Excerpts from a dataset
##############################
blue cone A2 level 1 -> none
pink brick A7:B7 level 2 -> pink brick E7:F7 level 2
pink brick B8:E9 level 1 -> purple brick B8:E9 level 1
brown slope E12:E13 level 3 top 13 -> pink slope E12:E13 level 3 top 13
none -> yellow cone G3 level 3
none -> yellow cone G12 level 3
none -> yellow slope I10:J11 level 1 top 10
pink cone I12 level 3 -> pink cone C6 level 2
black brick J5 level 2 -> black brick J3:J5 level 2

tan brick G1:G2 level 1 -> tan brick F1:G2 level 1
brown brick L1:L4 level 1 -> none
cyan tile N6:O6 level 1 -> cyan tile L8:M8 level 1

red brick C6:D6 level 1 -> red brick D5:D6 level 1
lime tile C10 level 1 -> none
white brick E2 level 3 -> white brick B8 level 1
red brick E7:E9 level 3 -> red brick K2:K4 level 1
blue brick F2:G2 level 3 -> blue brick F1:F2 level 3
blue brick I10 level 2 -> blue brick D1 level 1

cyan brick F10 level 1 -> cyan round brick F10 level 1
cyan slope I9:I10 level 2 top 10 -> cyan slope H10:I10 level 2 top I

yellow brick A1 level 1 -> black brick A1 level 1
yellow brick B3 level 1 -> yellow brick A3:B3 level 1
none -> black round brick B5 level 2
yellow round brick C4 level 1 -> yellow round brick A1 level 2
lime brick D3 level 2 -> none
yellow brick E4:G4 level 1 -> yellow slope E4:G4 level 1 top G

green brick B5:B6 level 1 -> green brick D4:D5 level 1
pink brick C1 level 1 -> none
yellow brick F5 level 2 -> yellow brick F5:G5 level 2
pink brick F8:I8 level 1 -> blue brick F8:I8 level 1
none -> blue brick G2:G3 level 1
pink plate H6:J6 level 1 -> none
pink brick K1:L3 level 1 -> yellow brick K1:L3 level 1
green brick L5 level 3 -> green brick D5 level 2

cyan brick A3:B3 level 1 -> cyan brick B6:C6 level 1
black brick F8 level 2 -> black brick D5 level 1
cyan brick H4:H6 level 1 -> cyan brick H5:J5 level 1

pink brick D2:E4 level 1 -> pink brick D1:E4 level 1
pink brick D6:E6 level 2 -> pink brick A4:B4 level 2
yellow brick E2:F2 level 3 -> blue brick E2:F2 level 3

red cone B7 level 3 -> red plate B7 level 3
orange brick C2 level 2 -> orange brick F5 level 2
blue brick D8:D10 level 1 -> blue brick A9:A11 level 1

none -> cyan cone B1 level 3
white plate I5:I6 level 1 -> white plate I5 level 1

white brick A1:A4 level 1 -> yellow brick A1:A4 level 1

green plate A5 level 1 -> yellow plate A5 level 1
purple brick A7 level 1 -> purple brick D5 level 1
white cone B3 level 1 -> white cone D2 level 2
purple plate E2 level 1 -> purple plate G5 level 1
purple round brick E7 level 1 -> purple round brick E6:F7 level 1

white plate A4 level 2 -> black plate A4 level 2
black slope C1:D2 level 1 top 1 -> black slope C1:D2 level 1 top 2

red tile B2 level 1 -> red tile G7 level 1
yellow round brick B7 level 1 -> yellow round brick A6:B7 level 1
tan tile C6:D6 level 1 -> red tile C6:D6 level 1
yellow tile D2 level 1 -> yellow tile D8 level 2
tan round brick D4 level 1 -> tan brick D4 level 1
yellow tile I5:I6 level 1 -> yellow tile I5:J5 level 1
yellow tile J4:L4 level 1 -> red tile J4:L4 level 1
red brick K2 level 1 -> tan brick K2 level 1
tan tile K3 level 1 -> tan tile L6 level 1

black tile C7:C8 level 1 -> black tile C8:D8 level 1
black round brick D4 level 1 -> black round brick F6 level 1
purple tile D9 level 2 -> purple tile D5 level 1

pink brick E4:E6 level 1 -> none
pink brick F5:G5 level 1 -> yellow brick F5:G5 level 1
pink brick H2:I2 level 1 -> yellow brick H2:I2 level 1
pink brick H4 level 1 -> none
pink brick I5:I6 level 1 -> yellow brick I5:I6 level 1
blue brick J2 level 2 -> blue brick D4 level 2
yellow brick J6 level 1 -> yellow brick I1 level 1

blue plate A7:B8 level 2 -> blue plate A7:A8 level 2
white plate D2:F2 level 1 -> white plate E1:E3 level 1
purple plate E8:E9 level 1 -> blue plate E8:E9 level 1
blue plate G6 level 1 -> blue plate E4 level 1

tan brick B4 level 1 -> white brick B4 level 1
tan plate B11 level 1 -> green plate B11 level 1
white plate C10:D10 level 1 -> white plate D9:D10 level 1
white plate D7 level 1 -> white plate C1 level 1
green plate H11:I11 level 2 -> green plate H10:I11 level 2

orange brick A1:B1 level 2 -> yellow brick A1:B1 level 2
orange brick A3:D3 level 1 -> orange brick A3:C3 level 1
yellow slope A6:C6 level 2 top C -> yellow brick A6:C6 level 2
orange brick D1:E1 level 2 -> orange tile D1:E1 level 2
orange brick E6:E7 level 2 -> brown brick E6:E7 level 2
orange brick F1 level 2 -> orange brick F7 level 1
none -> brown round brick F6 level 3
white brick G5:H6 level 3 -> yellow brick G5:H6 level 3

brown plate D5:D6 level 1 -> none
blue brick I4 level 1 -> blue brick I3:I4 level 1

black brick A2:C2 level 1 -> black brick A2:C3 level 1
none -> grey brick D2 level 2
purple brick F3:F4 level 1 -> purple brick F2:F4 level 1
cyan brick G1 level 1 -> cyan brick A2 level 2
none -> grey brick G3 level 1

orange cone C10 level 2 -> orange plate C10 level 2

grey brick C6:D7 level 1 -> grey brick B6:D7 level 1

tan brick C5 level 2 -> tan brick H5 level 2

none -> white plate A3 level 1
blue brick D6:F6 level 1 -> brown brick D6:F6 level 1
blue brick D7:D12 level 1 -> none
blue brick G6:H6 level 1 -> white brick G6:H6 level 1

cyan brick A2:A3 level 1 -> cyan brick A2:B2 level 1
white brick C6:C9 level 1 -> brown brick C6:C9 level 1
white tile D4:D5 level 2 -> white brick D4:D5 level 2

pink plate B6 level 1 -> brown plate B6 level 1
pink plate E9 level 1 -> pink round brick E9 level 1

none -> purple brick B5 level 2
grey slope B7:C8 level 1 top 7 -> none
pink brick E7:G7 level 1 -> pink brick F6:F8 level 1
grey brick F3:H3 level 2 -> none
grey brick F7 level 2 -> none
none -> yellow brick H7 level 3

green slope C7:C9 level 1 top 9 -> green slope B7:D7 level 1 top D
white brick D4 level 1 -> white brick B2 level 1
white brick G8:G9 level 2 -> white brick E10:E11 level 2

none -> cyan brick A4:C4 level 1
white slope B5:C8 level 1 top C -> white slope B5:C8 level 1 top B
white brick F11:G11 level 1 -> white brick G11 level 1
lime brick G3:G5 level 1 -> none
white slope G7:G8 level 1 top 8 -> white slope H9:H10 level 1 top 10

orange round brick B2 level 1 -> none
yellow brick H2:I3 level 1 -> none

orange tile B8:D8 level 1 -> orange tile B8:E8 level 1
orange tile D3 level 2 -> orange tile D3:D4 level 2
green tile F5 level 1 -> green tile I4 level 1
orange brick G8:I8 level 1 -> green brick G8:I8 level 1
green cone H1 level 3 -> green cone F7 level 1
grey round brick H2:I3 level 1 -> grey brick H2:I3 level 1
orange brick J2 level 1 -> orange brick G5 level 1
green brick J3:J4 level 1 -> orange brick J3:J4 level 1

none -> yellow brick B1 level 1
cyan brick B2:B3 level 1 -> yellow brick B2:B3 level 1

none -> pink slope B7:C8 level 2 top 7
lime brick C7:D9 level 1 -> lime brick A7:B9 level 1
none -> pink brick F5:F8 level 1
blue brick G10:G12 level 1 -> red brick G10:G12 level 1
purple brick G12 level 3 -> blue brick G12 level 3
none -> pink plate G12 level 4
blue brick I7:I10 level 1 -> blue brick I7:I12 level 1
##############################
Problem details
How many lines of the entries above hold the string "brown"? Reply with the number alone.

Your solution
8